** Opening INFORMATION GIVEN block **

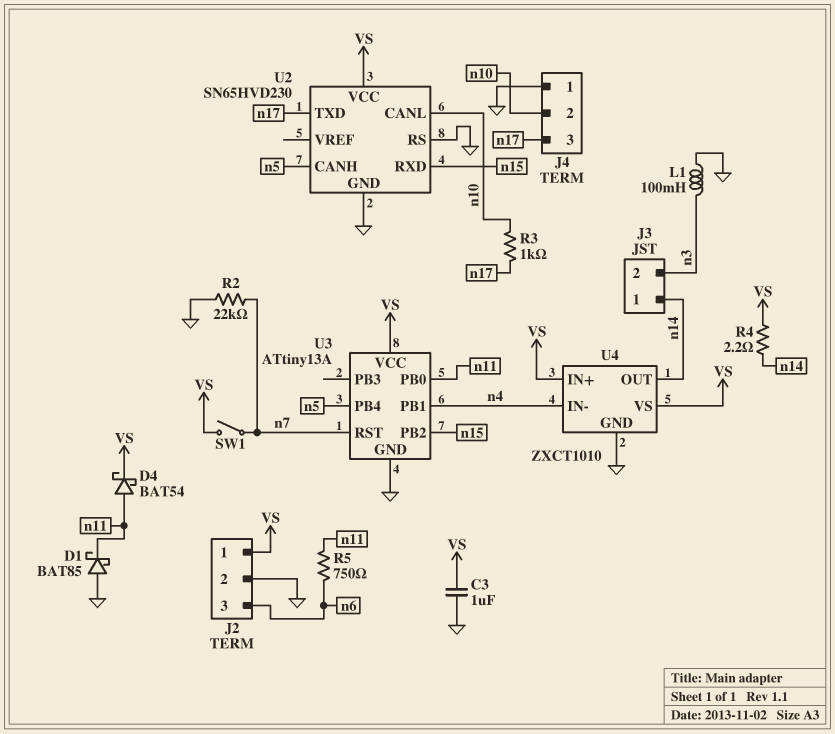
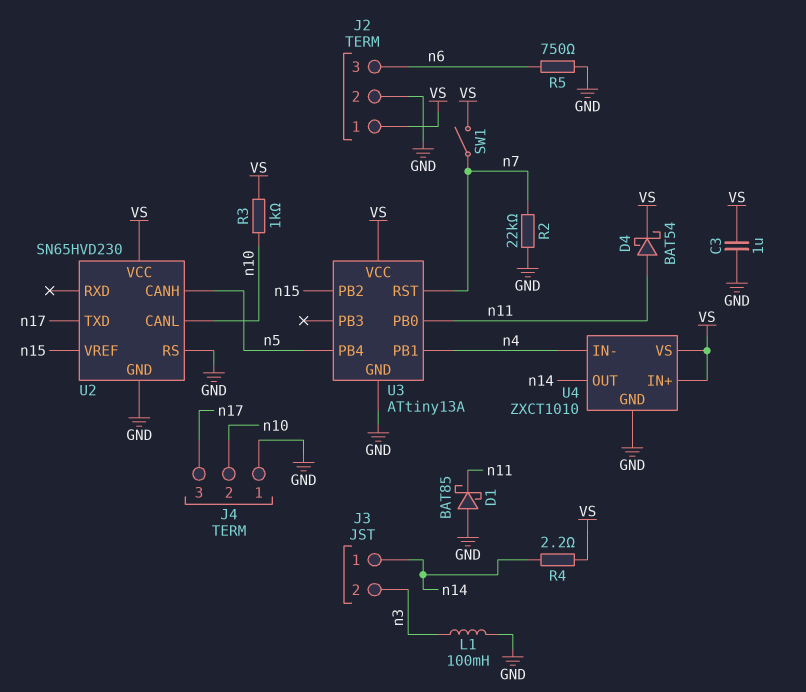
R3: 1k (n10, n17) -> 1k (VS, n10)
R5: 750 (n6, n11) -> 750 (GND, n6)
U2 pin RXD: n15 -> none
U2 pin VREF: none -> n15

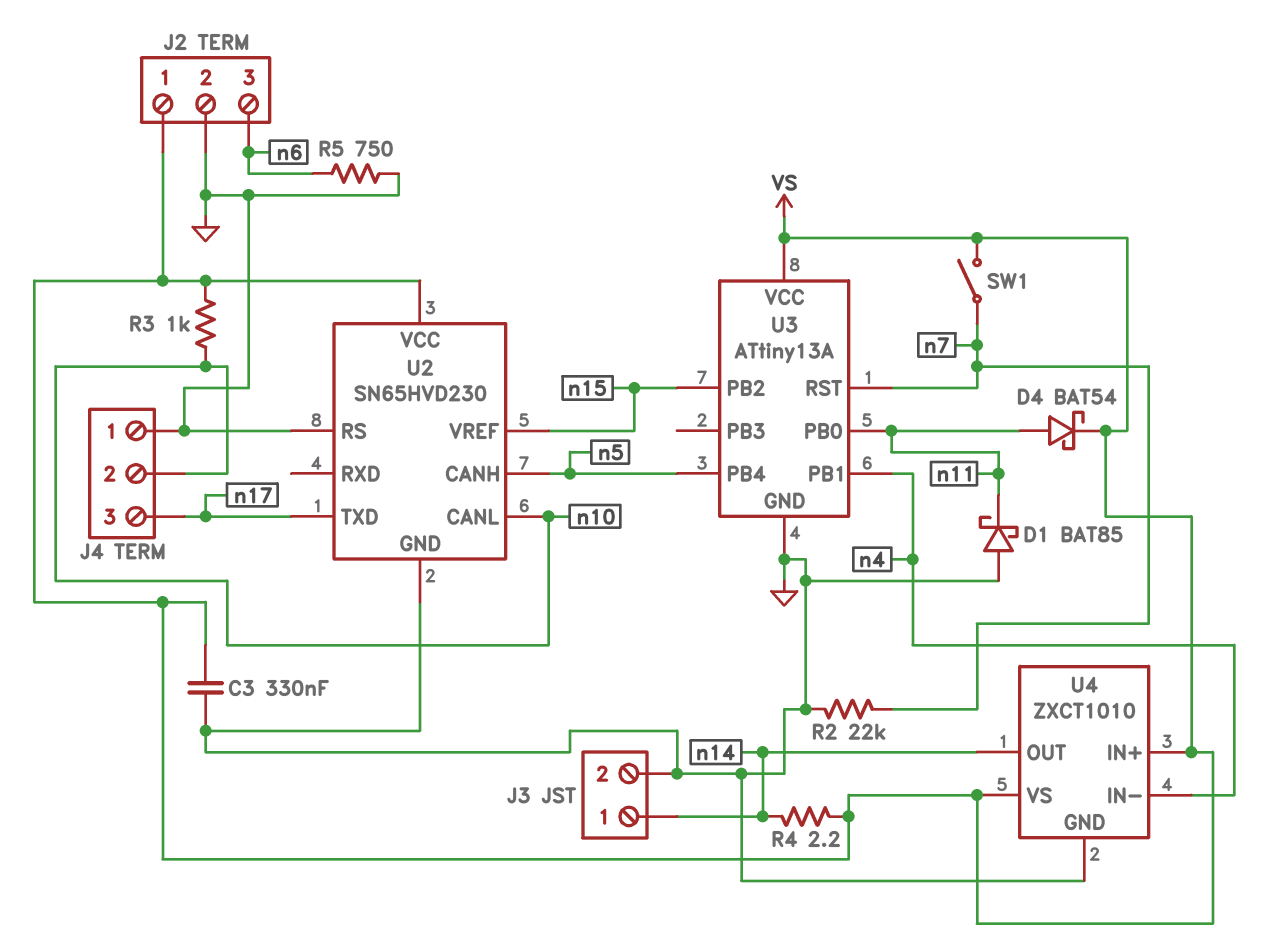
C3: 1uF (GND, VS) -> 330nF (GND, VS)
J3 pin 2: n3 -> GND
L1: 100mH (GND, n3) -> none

** Closing INFORMATION GIVEN block **
** Opening INFORMATION GIVEN block **

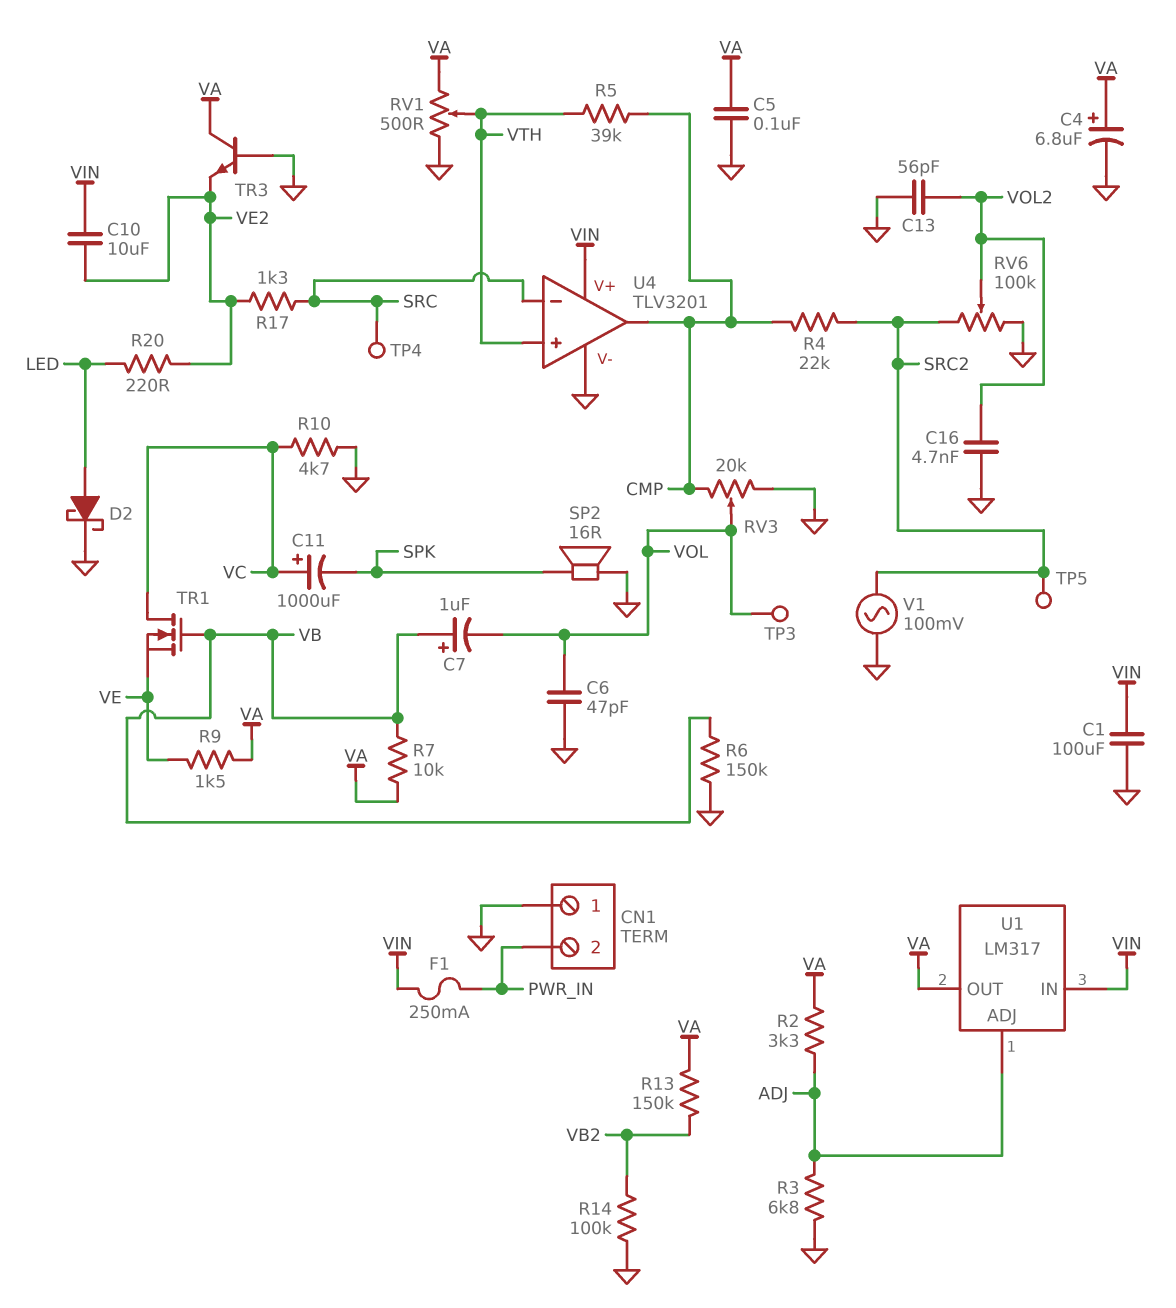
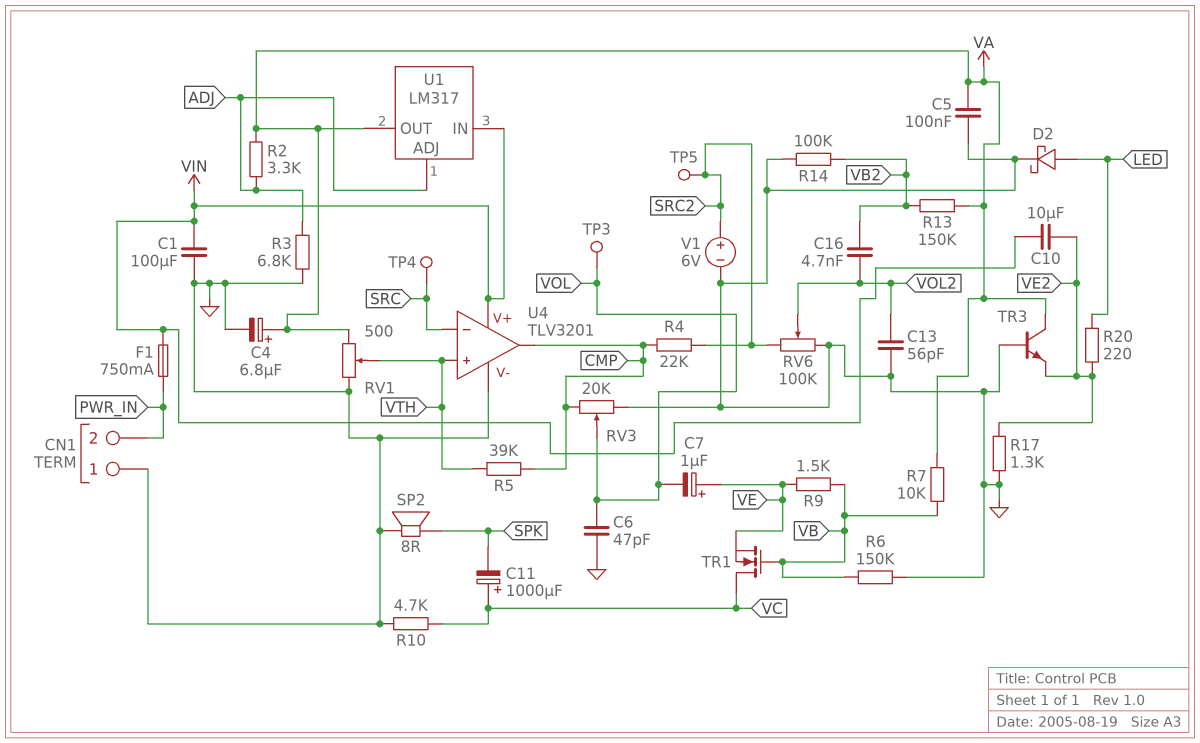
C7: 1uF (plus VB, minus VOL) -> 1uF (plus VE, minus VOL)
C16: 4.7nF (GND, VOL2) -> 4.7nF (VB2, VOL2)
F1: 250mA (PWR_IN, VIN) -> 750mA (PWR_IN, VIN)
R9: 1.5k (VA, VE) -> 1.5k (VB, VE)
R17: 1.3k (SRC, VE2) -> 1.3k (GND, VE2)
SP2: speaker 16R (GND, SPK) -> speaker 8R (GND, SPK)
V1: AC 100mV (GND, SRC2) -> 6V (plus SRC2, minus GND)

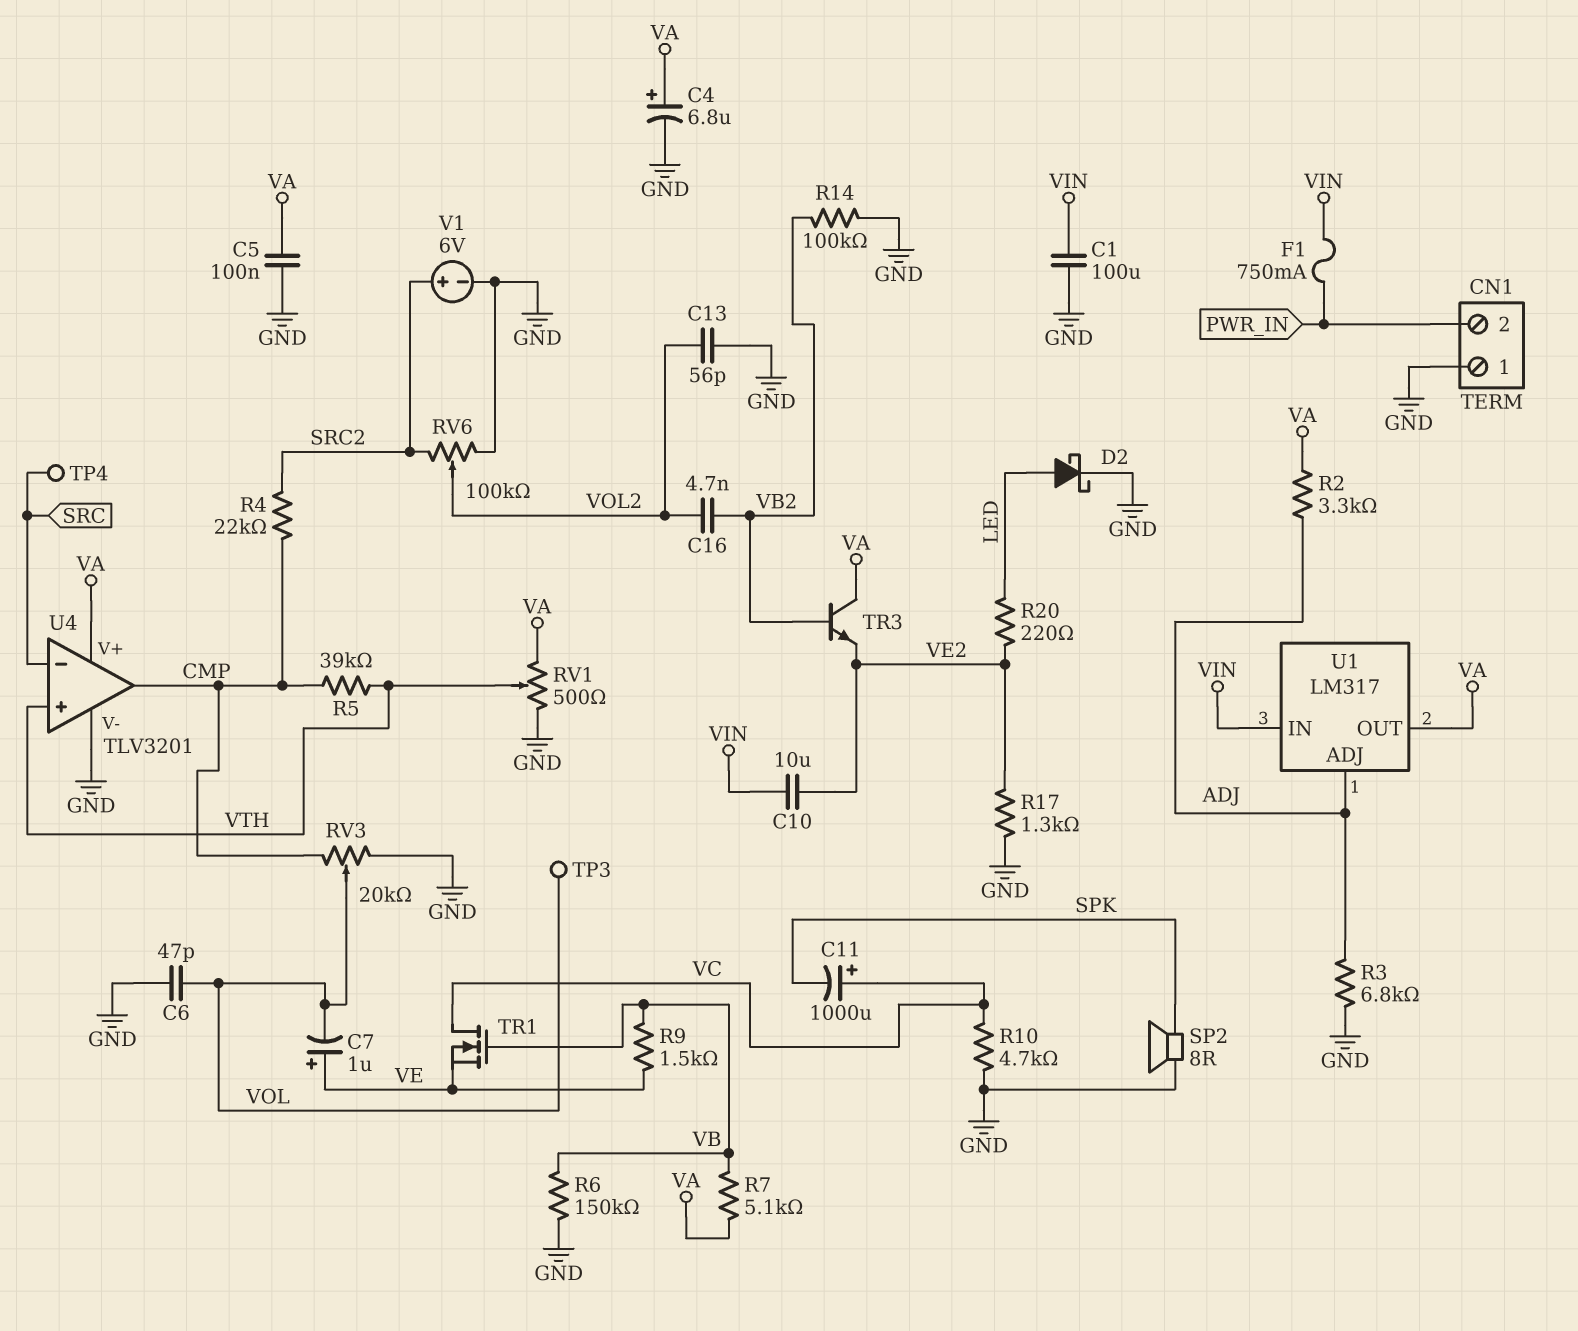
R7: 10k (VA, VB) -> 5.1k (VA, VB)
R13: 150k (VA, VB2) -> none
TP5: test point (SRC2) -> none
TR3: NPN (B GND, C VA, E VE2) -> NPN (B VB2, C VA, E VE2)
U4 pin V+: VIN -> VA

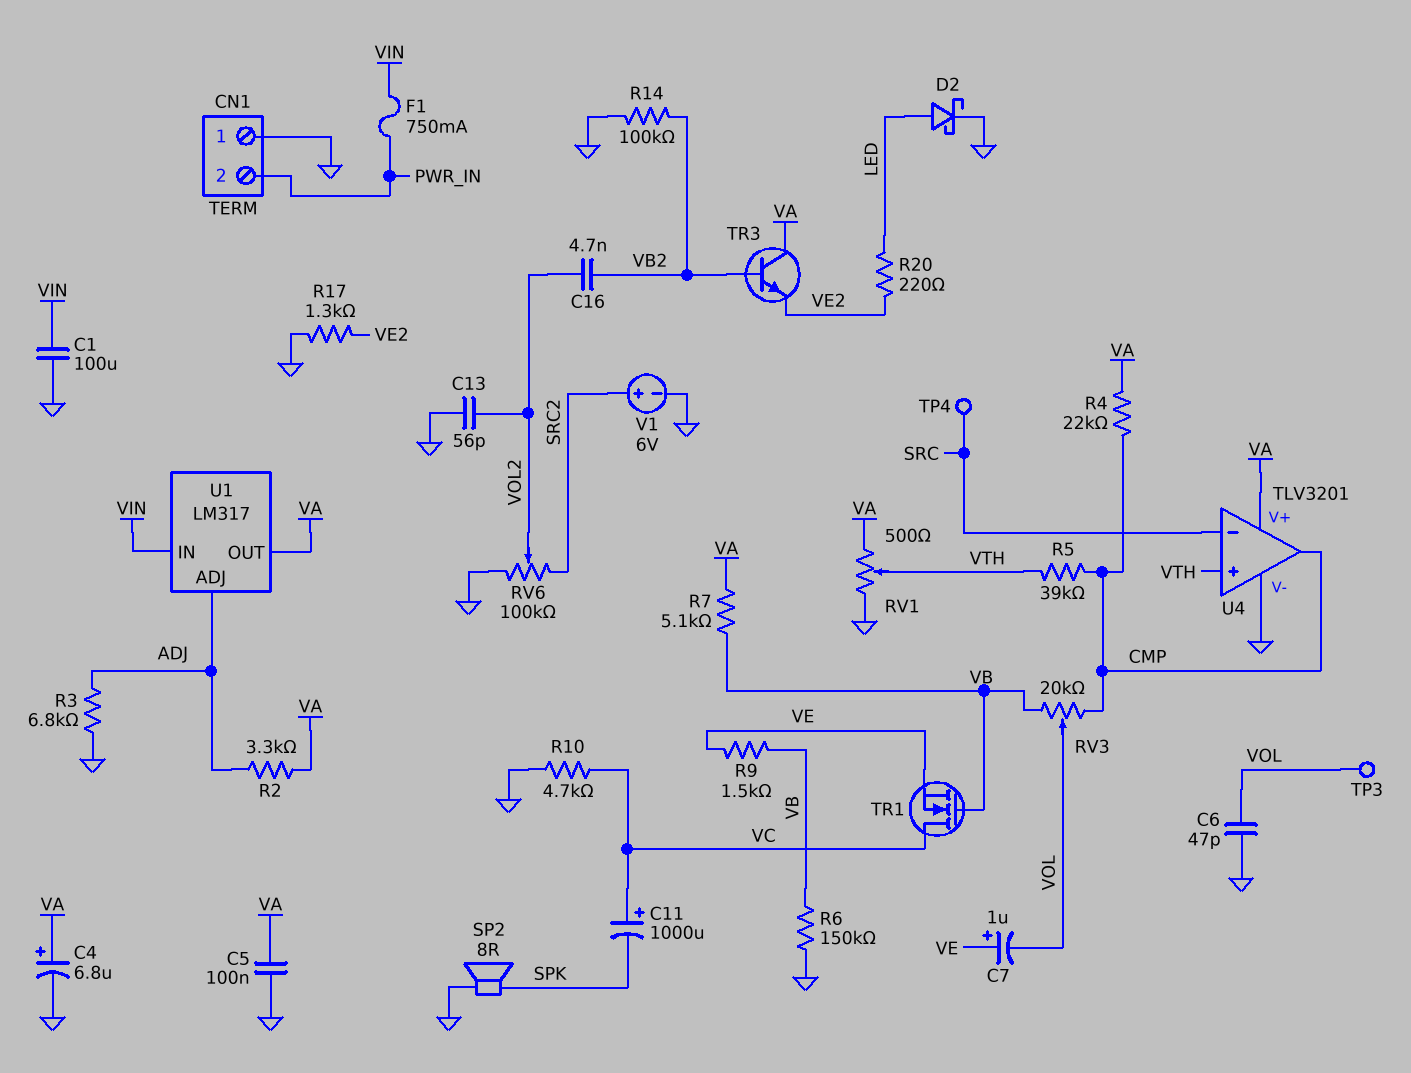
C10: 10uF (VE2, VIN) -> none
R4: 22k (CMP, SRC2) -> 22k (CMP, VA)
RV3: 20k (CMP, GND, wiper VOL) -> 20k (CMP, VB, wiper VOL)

** Closing INFORMATION GIVEN block **

EXERCISE INSTRUCTIONS ▸ Write out exactly the run of lines above that starts at the line containing "R7: 10k (VA, VB) -> 5.1k (VA, VB)" and ends at the line containing "RV3: 20k (CMP, GND, wiper". Include both, and leave the pictures out.

ANSWER TO THIS EXERCISE ▸
R7: 10k (VA, VB) -> 5.1k (VA, VB)
R13: 150k (VA, VB2) -> none
TP5: test point (SRC2) -> none
TR3: NPN (B GND, C VA, E VE2) -> NPN (B VB2, C VA, E VE2)
U4 pin V+: VIN -> VA

C10: 10uF (VE2, VIN) -> none
R4: 22k (CMP, SRC2) -> 22k (CMP, VA)
RV3: 20k (CMP, GND, wiper VOL) -> 20k (CMP, VB, wiper VOL)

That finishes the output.